_RECORD SET:_
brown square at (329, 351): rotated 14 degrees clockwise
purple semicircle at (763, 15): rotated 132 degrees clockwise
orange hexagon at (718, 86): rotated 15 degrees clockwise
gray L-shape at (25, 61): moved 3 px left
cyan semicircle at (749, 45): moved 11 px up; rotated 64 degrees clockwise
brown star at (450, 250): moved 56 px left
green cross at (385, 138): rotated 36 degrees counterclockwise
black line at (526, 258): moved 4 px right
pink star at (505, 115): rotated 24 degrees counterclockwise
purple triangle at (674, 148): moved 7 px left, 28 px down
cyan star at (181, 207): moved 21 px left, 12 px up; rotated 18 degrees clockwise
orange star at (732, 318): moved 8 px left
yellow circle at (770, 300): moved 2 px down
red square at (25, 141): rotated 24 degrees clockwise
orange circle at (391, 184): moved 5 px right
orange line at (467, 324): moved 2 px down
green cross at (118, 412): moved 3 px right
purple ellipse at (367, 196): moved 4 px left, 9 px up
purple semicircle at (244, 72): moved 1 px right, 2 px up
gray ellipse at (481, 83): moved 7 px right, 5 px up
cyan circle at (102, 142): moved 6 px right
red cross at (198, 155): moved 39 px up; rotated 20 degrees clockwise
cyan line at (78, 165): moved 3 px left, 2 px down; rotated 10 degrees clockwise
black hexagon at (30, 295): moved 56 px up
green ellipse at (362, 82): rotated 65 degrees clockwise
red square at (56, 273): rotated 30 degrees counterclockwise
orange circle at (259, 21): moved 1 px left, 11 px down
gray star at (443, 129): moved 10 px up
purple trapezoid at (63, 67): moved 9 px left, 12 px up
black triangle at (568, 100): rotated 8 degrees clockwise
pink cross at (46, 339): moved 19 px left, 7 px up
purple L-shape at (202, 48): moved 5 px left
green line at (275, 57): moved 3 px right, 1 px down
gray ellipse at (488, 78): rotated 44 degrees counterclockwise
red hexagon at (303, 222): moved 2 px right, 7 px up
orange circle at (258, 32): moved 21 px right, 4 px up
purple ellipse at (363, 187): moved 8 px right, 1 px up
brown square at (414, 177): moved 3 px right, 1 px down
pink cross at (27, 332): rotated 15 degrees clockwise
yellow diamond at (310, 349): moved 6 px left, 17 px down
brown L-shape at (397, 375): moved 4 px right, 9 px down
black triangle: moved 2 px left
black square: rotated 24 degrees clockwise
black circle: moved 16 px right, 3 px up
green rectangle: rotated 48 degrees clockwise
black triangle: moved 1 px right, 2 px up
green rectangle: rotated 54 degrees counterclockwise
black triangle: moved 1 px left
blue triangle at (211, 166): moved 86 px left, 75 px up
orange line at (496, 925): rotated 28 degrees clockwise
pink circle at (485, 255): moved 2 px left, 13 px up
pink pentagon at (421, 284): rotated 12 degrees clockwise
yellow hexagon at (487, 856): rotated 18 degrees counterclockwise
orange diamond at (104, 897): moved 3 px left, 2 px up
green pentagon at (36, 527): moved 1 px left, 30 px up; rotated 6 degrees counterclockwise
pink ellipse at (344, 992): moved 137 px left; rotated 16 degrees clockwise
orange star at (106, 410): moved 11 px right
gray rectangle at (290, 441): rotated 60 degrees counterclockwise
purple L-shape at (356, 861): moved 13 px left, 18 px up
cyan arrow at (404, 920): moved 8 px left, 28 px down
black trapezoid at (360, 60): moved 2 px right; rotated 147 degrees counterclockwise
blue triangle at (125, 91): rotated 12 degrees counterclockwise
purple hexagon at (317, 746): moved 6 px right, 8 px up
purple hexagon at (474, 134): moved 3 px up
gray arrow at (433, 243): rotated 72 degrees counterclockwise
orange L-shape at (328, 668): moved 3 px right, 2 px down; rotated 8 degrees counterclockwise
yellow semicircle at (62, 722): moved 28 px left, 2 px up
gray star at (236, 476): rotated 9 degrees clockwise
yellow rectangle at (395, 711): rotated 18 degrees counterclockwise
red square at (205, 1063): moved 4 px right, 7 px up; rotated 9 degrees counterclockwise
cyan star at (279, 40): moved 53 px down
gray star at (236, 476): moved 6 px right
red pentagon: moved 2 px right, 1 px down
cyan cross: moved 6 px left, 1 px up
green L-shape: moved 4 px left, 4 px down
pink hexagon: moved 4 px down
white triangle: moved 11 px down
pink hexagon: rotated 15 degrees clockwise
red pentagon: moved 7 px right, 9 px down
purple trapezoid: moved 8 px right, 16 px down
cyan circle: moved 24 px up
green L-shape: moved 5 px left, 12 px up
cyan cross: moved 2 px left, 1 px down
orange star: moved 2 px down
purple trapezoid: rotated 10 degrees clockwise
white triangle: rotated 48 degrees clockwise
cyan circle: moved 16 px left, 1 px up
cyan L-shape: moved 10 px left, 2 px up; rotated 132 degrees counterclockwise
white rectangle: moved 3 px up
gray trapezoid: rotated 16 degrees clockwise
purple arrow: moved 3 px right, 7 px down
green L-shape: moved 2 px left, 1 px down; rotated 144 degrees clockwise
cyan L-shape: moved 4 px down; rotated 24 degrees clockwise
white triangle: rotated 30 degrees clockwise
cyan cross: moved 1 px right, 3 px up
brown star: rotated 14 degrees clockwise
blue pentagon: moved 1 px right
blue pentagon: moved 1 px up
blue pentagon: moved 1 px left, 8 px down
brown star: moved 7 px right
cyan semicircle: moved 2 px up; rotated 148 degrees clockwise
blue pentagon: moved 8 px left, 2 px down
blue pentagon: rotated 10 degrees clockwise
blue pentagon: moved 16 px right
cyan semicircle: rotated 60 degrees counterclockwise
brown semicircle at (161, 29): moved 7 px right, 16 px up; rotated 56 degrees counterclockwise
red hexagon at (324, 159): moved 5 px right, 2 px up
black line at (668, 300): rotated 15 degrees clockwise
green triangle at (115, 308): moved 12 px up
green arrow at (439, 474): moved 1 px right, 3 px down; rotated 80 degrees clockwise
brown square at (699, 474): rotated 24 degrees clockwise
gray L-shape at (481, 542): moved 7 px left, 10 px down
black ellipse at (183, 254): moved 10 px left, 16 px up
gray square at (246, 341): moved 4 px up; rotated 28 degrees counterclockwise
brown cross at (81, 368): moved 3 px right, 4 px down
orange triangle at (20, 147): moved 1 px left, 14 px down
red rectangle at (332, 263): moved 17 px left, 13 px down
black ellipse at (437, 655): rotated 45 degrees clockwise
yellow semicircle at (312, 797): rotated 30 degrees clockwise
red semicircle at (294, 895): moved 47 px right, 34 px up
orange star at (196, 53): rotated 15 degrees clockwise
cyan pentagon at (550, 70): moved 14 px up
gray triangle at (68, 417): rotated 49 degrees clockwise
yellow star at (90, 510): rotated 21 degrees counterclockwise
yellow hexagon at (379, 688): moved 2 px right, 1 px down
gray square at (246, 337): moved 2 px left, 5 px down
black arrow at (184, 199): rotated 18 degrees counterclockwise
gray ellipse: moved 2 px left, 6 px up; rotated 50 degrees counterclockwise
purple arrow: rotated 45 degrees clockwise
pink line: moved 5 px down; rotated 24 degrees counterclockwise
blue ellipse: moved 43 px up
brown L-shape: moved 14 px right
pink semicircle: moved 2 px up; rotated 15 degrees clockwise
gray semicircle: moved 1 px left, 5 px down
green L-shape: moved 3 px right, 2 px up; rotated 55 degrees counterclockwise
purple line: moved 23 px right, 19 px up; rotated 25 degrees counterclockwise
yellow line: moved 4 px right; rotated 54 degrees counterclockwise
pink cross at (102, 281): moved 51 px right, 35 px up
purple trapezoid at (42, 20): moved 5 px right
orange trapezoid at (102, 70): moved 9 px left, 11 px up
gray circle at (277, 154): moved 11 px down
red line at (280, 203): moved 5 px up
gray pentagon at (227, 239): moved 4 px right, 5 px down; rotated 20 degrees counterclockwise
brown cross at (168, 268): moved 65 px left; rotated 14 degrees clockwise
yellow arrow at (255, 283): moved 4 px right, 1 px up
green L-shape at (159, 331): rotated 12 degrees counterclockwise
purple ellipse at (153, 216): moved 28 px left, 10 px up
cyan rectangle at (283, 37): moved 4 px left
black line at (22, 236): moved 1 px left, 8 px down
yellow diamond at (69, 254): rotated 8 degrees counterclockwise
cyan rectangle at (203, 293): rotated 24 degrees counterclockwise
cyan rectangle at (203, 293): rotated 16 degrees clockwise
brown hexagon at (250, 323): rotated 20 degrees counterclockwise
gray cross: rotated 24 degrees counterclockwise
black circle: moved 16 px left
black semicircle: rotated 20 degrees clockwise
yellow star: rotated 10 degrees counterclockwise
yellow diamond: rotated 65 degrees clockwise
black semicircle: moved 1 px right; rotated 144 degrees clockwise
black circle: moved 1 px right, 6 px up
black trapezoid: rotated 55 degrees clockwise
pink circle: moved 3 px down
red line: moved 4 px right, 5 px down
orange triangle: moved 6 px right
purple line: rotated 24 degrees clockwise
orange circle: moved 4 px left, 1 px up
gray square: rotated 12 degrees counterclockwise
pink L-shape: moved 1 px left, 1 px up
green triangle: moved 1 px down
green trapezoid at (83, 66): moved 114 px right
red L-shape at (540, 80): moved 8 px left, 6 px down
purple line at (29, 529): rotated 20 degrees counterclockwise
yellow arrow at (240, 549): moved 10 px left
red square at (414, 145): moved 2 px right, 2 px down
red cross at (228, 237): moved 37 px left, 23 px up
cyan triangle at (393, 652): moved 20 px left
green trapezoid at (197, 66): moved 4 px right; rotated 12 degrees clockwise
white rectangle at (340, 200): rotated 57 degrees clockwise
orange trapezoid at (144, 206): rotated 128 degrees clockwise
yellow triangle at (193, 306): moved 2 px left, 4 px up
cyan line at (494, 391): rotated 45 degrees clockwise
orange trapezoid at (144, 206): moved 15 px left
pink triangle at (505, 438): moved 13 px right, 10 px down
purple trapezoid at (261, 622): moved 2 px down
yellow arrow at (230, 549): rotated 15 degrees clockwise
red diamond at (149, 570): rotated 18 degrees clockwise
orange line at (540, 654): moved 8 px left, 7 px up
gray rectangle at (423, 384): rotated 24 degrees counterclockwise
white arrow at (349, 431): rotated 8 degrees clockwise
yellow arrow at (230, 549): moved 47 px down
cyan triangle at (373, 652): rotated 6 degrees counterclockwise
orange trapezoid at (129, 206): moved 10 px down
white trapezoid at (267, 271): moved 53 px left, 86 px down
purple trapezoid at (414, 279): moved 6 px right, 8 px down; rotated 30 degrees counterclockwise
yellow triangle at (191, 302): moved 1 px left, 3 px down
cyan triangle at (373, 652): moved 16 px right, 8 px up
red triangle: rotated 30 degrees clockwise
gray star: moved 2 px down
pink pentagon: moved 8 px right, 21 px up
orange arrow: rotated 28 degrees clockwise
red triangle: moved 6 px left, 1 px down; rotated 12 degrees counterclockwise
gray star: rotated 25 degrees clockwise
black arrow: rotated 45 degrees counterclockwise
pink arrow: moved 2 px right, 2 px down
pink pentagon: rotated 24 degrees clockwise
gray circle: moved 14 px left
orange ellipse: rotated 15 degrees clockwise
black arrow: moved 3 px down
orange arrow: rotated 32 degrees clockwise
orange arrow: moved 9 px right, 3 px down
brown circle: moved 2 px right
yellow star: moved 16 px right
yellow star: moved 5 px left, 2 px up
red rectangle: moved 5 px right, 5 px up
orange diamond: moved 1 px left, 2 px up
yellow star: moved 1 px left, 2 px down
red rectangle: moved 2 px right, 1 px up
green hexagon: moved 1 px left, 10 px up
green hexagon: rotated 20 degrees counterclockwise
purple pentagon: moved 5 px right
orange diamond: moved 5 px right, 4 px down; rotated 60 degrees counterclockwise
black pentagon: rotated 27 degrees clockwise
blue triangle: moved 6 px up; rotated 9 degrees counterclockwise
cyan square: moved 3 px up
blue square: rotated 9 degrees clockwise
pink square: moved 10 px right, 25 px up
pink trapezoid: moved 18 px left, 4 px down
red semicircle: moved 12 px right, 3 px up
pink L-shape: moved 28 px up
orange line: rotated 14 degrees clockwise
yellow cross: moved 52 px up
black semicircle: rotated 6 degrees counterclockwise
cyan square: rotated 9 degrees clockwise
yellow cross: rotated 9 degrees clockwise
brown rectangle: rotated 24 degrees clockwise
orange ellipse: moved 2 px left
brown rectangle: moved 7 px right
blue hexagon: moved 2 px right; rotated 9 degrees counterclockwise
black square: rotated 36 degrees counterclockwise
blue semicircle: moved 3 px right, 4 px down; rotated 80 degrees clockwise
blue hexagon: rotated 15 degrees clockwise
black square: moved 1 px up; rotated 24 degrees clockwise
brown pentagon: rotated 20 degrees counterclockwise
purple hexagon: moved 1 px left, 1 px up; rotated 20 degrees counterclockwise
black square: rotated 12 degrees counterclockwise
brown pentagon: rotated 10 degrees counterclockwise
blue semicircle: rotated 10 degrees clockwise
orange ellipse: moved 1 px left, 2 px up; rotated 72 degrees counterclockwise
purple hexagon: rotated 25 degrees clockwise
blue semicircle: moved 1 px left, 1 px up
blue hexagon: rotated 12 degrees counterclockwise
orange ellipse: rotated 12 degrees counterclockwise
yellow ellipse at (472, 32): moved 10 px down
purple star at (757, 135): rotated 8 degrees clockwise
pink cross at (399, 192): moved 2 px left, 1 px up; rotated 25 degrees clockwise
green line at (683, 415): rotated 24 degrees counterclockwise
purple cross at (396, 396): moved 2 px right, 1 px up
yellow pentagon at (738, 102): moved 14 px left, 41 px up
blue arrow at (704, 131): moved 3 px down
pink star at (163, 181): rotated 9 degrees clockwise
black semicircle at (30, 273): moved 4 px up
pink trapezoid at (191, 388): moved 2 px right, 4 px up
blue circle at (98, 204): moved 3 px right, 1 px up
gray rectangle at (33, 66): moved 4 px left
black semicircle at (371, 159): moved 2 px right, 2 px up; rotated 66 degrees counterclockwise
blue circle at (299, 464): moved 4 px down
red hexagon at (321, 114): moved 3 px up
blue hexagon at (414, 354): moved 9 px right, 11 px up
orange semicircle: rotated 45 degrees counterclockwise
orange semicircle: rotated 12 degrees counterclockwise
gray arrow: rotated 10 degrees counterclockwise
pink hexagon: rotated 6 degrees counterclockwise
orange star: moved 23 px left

_TASK TO COMPLETE:_ Copy the lines word for word, beginning at the first line of the records and stopping after the line that contains "green line at (275, 57): moved".

_RESULT FOR THIS EXERCISE:_
brown square at (329, 351): rotated 14 degrees clockwise
purple semicircle at (763, 15): rotated 132 degrees clockwise
orange hexagon at (718, 86): rotated 15 degrees clockwise
gray L-shape at (25, 61): moved 3 px left
cyan semicircle at (749, 45): moved 11 px up; rotated 64 degrees clockwise
brown star at (450, 250): moved 56 px left
green cross at (385, 138): rotated 36 degrees counterclockwise
black line at (526, 258): moved 4 px right
pink star at (505, 115): rotated 24 degrees counterclockwise
purple triangle at (674, 148): moved 7 px left, 28 px down
cyan star at (181, 207): moved 21 px left, 12 px up; rotated 18 degrees clockwise
orange star at (732, 318): moved 8 px left
yellow circle at (770, 300): moved 2 px down
red square at (25, 141): rotated 24 degrees clockwise
orange circle at (391, 184): moved 5 px right
orange line at (467, 324): moved 2 px down
green cross at (118, 412): moved 3 px right
purple ellipse at (367, 196): moved 4 px left, 9 px up
purple semicircle at (244, 72): moved 1 px right, 2 px up
gray ellipse at (481, 83): moved 7 px right, 5 px up
cyan circle at (102, 142): moved 6 px right
red cross at (198, 155): moved 39 px up; rotated 20 degrees clockwise
cyan line at (78, 165): moved 3 px left, 2 px down; rotated 10 degrees clockwise
black hexagon at (30, 295): moved 56 px up
green ellipse at (362, 82): rotated 65 degrees clockwise
red square at (56, 273): rotated 30 degrees counterclockwise
orange circle at (259, 21): moved 1 px left, 11 px down
gray star at (443, 129): moved 10 px up
purple trapezoid at (63, 67): moved 9 px left, 12 px up
black triangle at (568, 100): rotated 8 degrees clockwise
pink cross at (46, 339): moved 19 px left, 7 px up
purple L-shape at (202, 48): moved 5 px left
green line at (275, 57): moved 3 px right, 1 px down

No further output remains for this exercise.